[Opening DATASET EXCERPTS section]

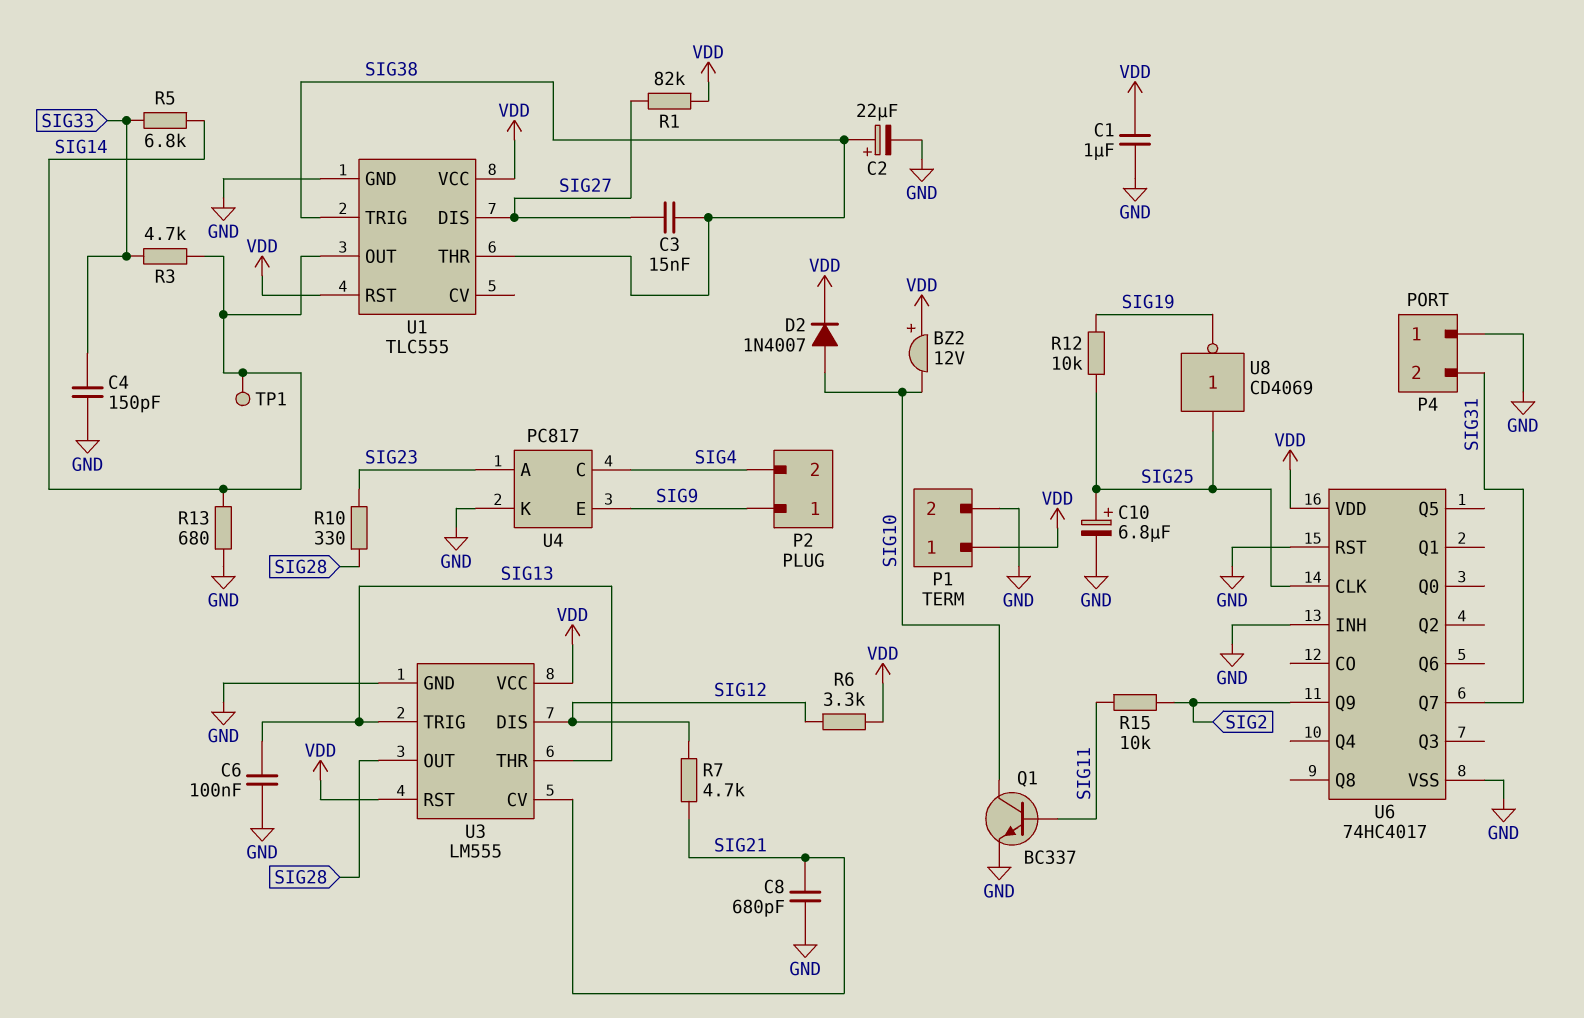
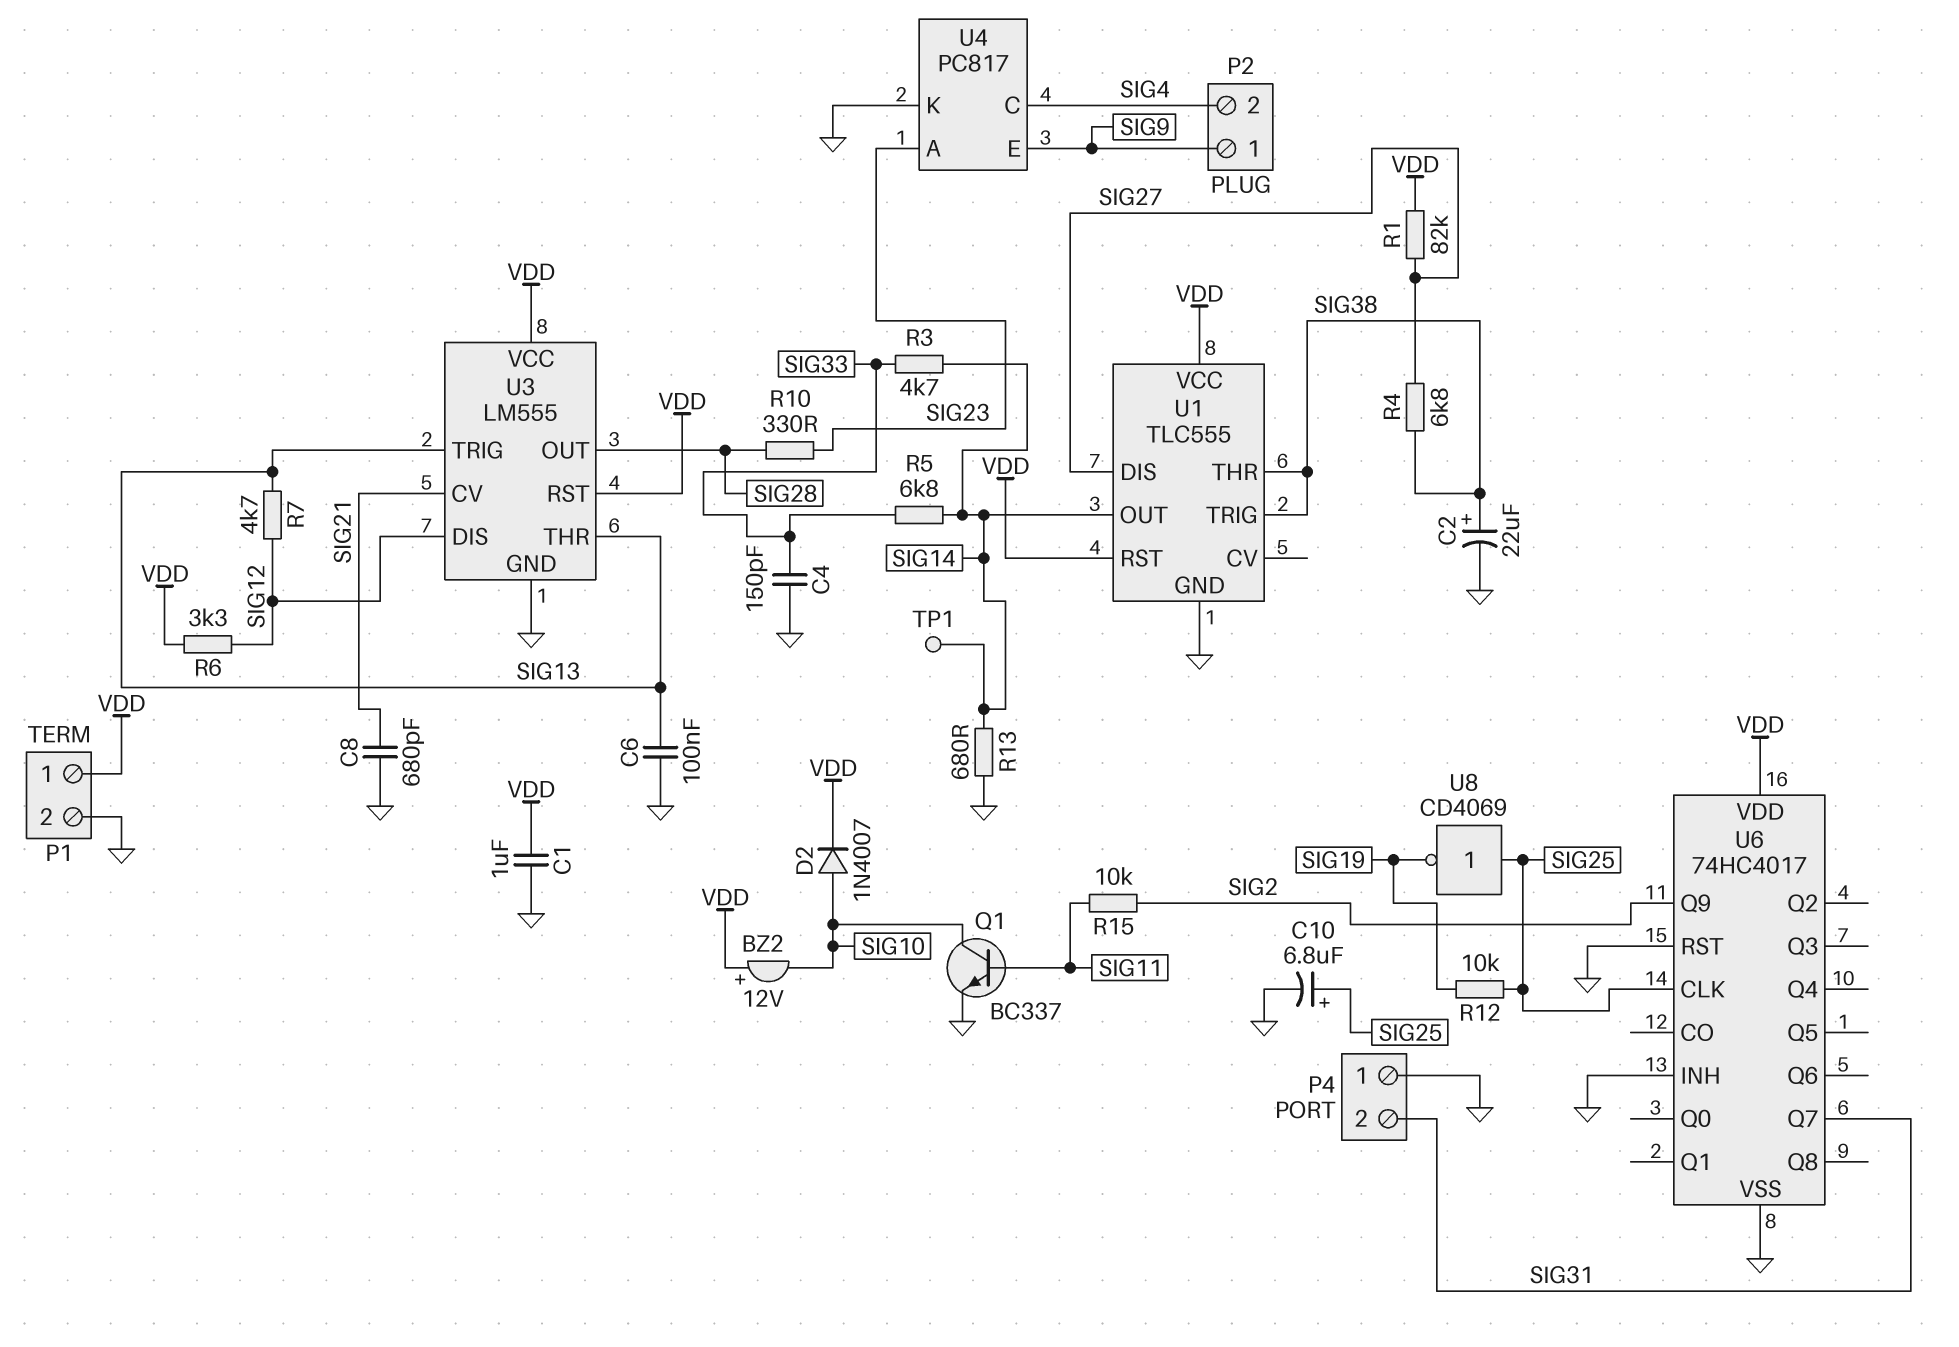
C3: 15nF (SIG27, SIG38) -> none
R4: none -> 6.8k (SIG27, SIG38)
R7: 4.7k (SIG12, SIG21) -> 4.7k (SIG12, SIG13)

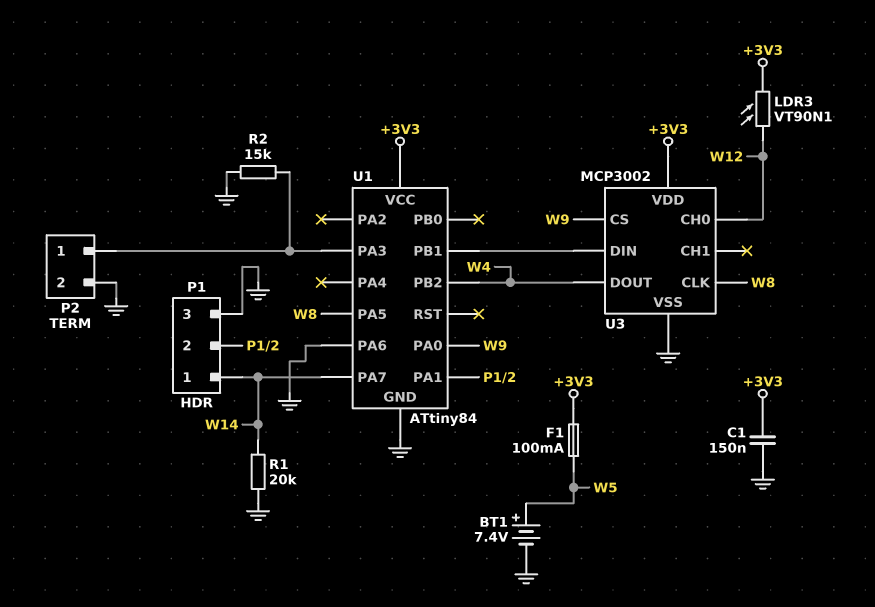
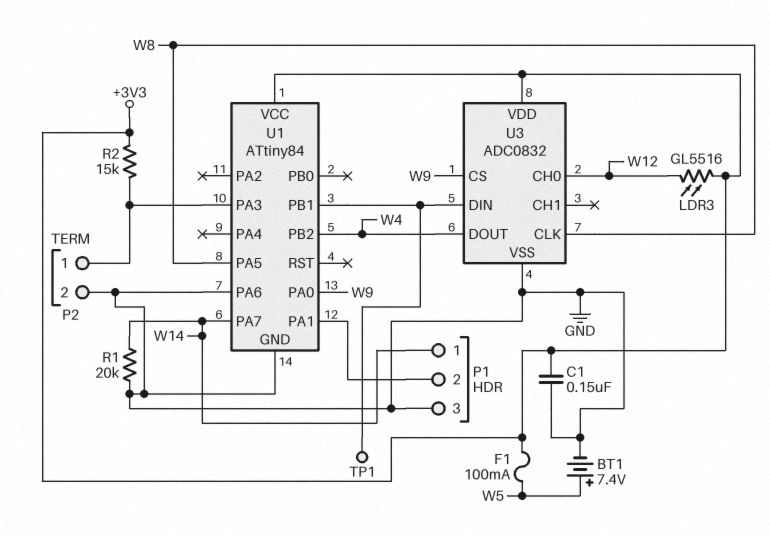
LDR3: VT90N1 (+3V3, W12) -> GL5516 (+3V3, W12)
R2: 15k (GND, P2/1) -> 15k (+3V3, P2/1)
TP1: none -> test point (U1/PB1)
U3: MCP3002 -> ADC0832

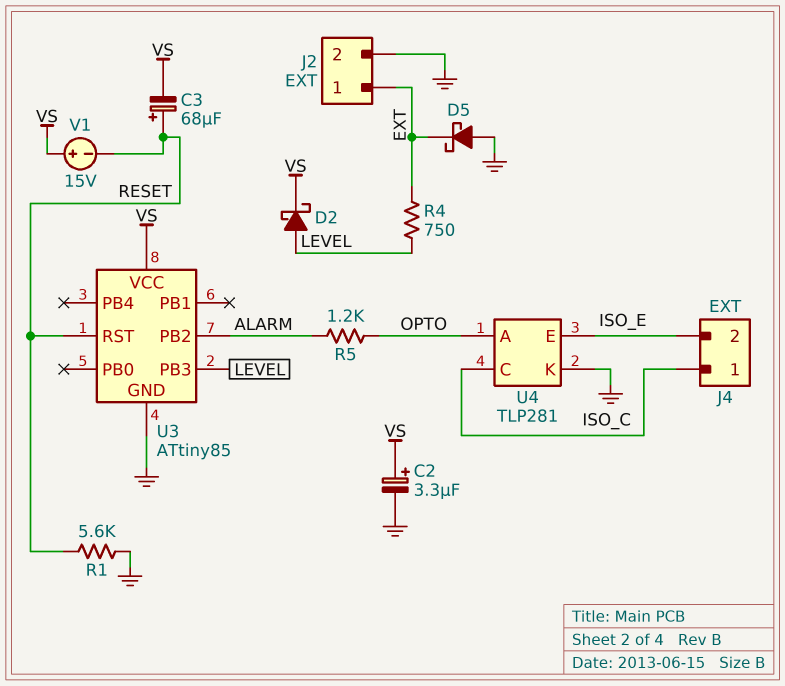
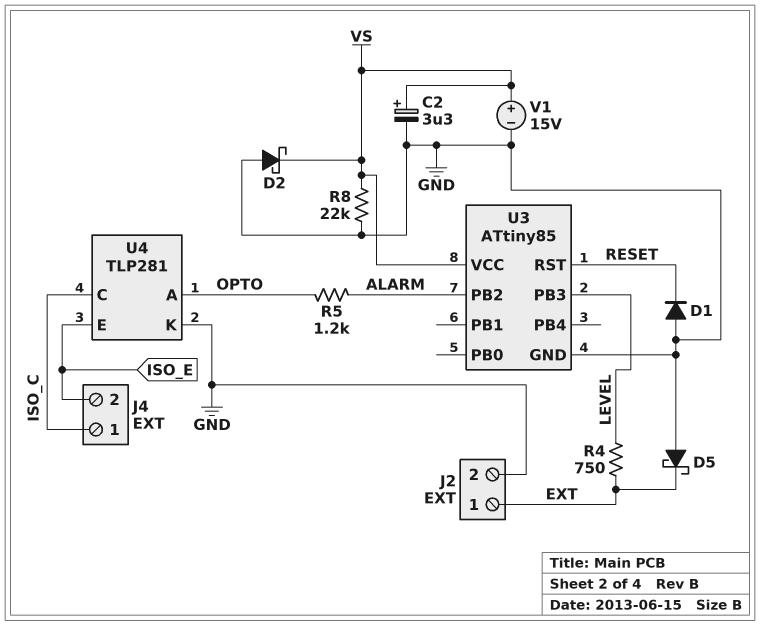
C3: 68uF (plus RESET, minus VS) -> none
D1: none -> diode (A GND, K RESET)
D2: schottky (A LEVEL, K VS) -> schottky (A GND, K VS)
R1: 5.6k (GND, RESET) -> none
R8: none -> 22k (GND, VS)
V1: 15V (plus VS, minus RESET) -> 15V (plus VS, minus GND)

[Closing DATASET EXCERPTS section]

PROBLEM TO WORK ON: The answer must reproduce every line of the records above exactly, with all pictures left out.

EXERCISE OUTPUT:
C3: 15nF (SIG27, SIG38) -> none
R4: none -> 6.8k (SIG27, SIG38)
R7: 4.7k (SIG12, SIG21) -> 4.7k (SIG12, SIG13)

LDR3: VT90N1 (+3V3, W12) -> GL5516 (+3V3, W12)
R2: 15k (GND, P2/1) -> 15k (+3V3, P2/1)
TP1: none -> test point (U1/PB1)
U3: MCP3002 -> ADC0832

C3: 68uF (plus RESET, minus VS) -> none
D1: none -> diode (A GND, K RESET)
D2: schottky (A LEVEL, K VS) -> schottky (A GND, K VS)
R1: 5.6k (GND, RESET) -> none
R8: none -> 22k (GND, VS)
V1: 15V (plus VS, minus RESET) -> 15V (plus VS, minus GND)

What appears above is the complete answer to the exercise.